▸ **WHAT YOU NEED TO DO**:
Nothing but the lines from the one containing "lime brick B2" through the one containing "grey cone H6 level 2 -> none", both included, should be given again, each exactly as written below.

▸ **DATA SHOWN**:

*** Begin section ***

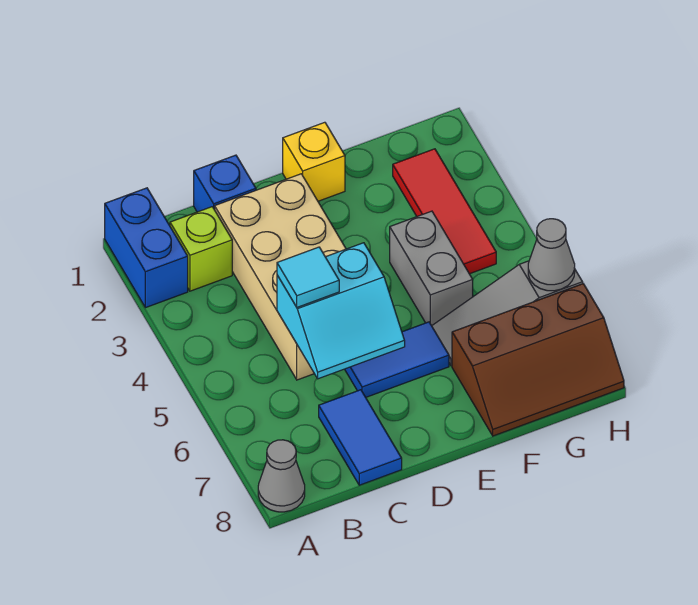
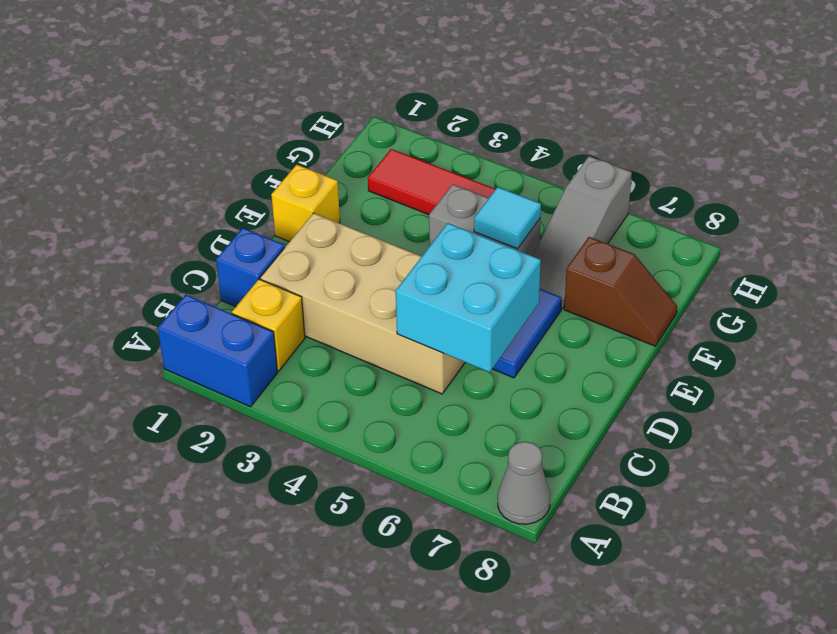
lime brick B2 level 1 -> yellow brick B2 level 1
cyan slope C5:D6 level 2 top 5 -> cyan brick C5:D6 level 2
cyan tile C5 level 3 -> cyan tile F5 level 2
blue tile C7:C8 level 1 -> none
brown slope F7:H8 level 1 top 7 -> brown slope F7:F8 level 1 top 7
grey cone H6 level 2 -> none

*** End section ***
*** Begin section ***

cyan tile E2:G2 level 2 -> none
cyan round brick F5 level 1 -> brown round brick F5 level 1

*** End section ***

▸ **REPLY TO THE TASK**:
lime brick B2 level 1 -> yellow brick B2 level 1
cyan slope C5:D6 level 2 top 5 -> cyan brick C5:D6 level 2
cyan tile C5 level 3 -> cyan tile F5 level 2
blue tile C7:C8 level 1 -> none
brown slope F7:H8 level 1 top 7 -> brown slope F7:F8 level 1 top 7
grey cone H6 level 2 -> none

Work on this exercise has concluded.